§ Exercise directions:
Exact copy required. Repeat the records, but keep the pictures out.

§ Difference listings:
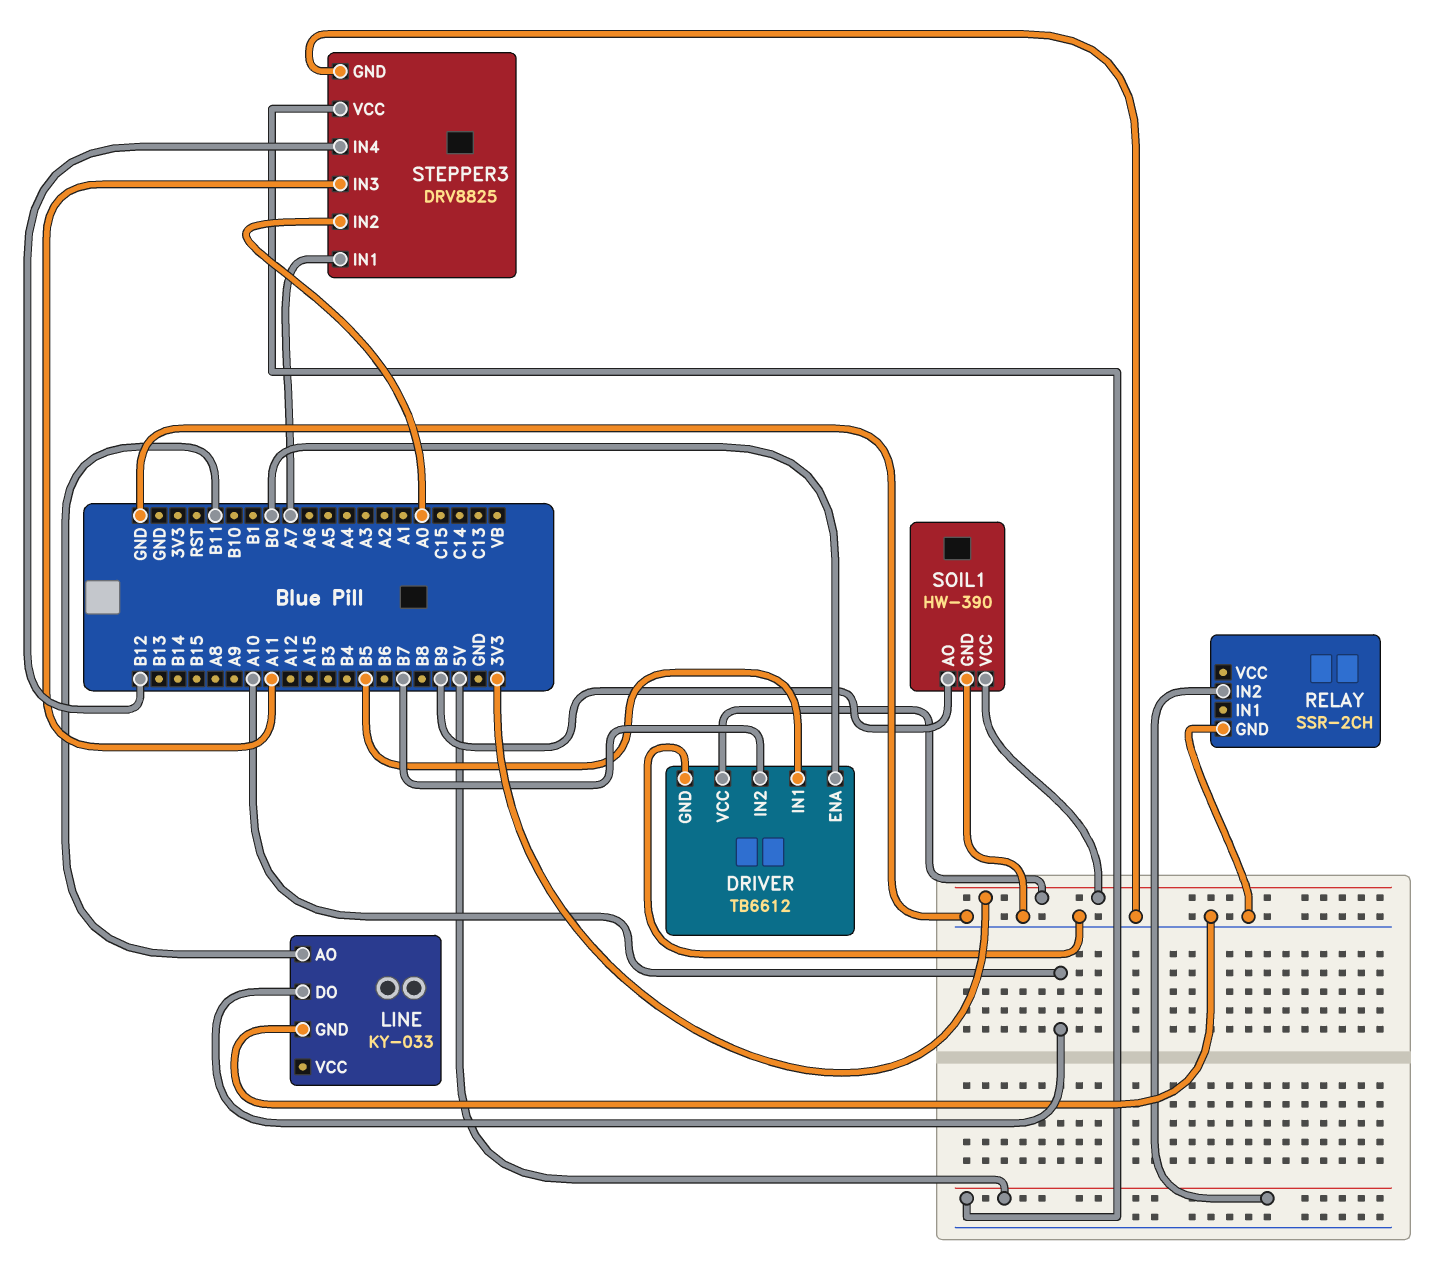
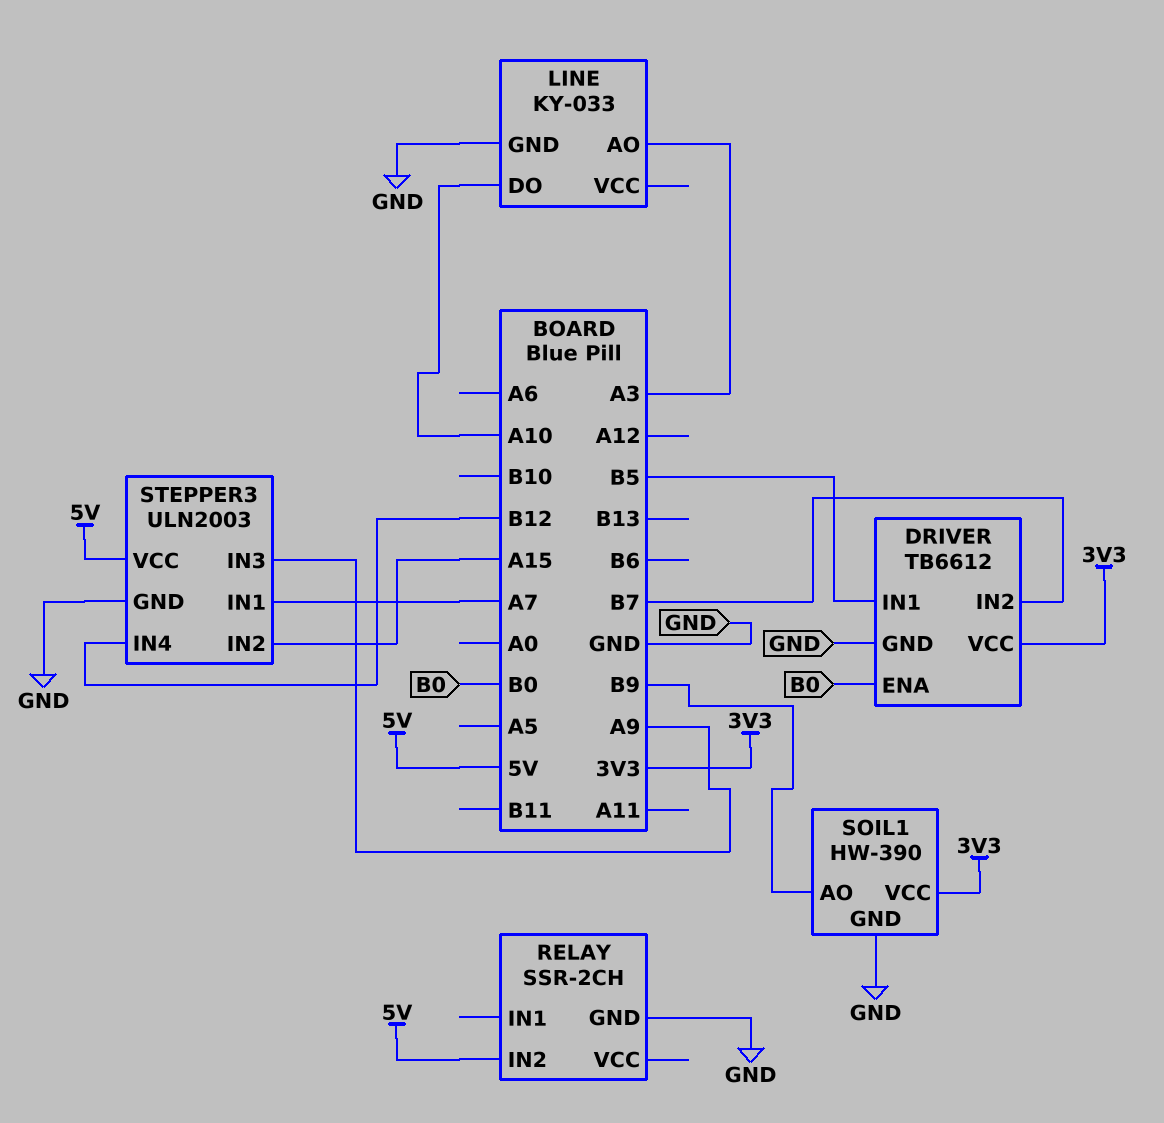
LINE pin AO: B11 -> A3
STEPPER3: DRV8825 -> ULN2003
STEPPER3 pin IN2: A0 -> A15
STEPPER3 pin IN3: A11 -> A9

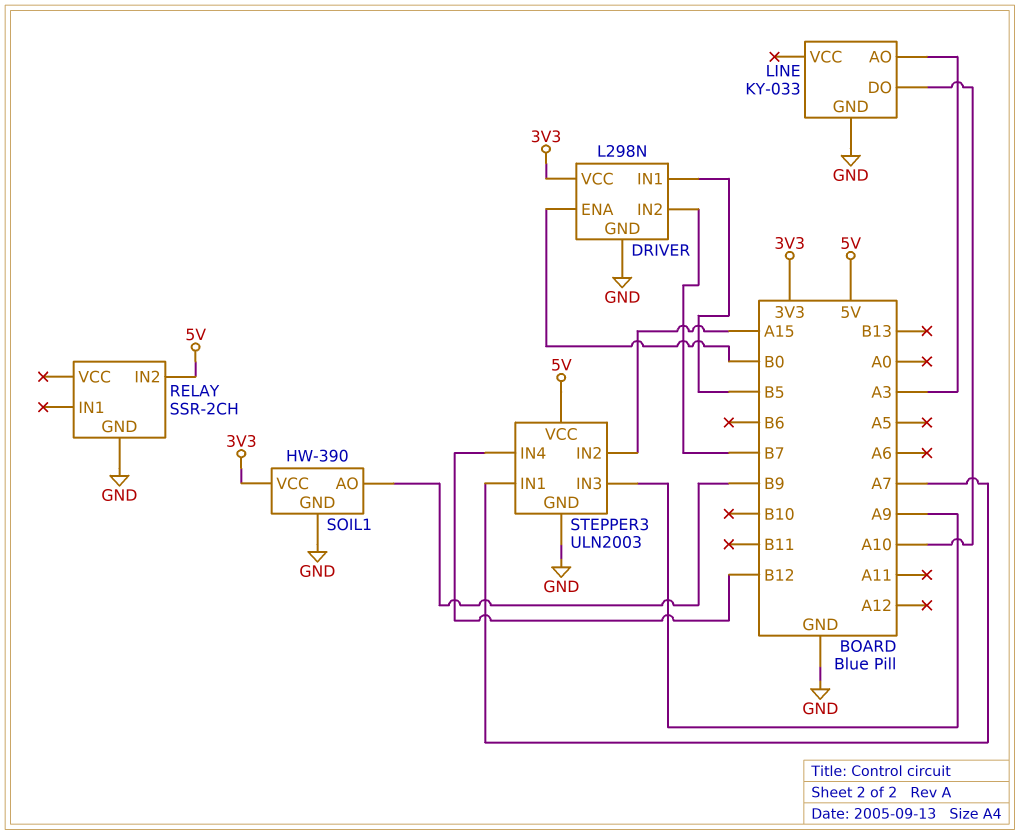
DRIVER: TB6612 -> L298N

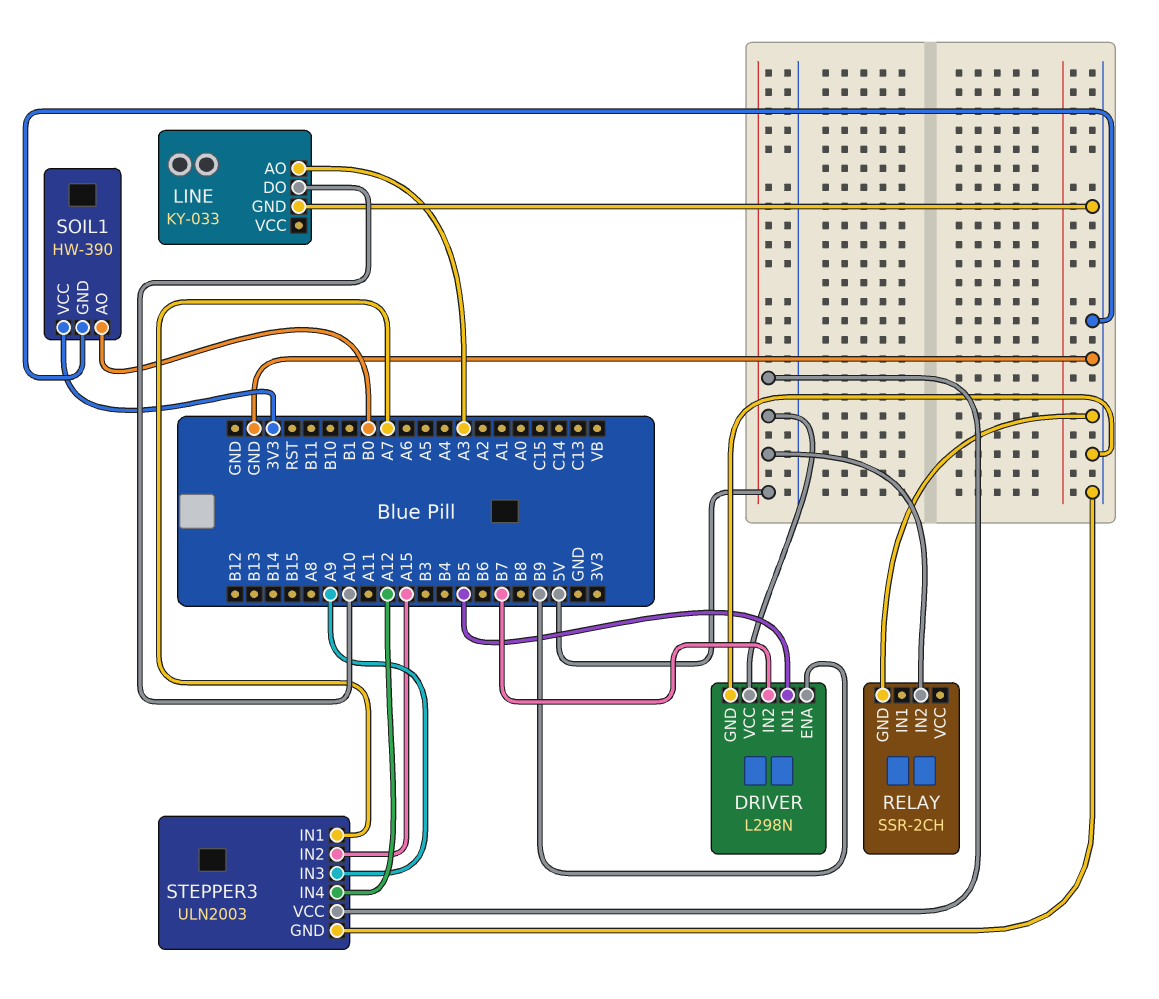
DRIVER pin ENA: B0 -> B9
DRIVER pin VCC: 3V3 -> 5V
SOIL1 pin AO: B9 -> B0
STEPPER3 pin IN4: B12 -> A12

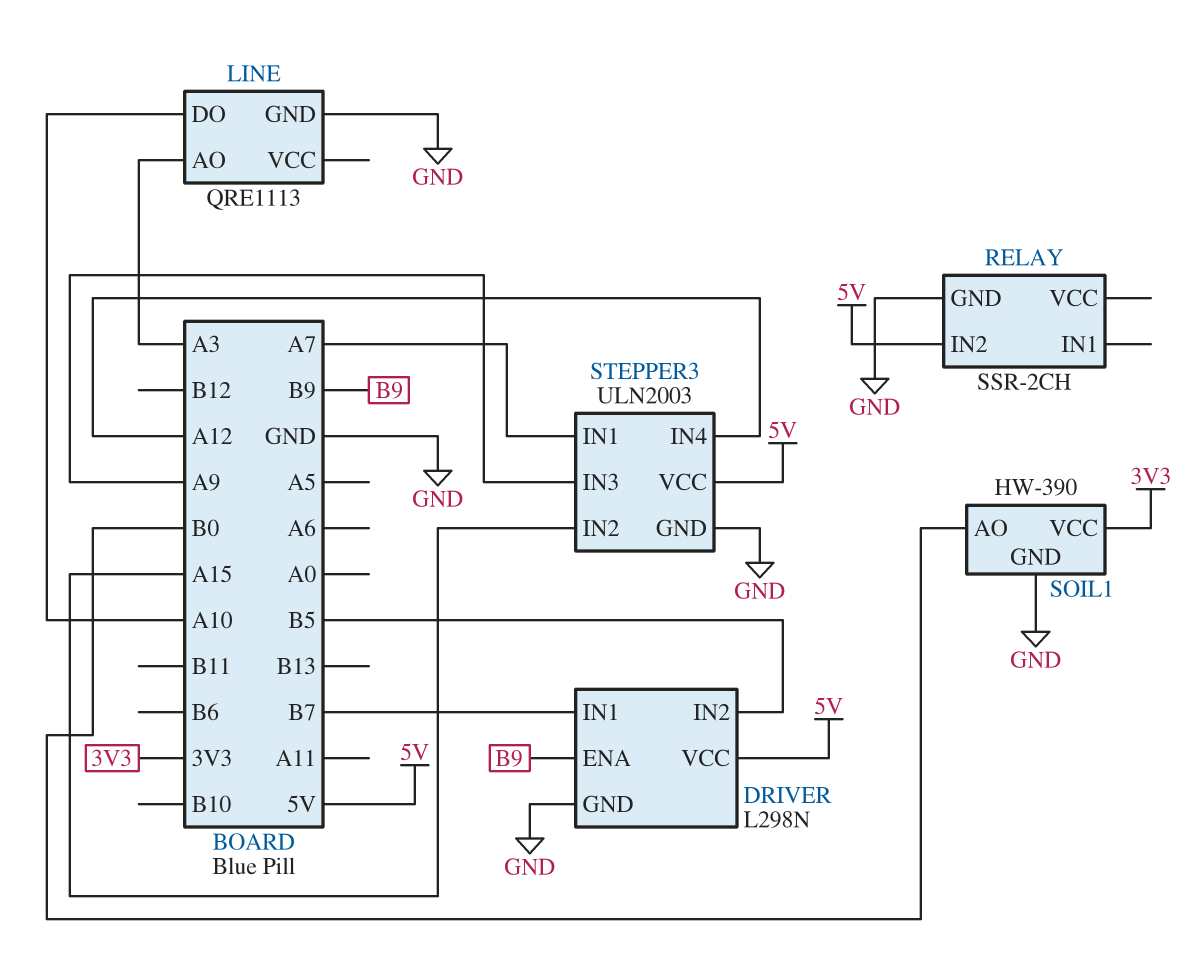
DRIVER pin IN1: B5 -> B7
DRIVER pin IN2: B7 -> B5
LINE: KY-033 -> QRE1113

§ Expected answer:
LINE pin AO: B11 -> A3
STEPPER3: DRV8825 -> ULN2003
STEPPER3 pin IN2: A0 -> A15
STEPPER3 pin IN3: A11 -> A9

DRIVER: TB6612 -> L298N

DRIVER pin ENA: B0 -> B9
DRIVER pin VCC: 3V3 -> 5V
SOIL1 pin AO: B9 -> B0
STEPPER3 pin IN4: B12 -> A12

DRIVER pin IN1: B5 -> B7
DRIVER pin IN2: B7 -> B5
LINE: KY-033 -> QRE1113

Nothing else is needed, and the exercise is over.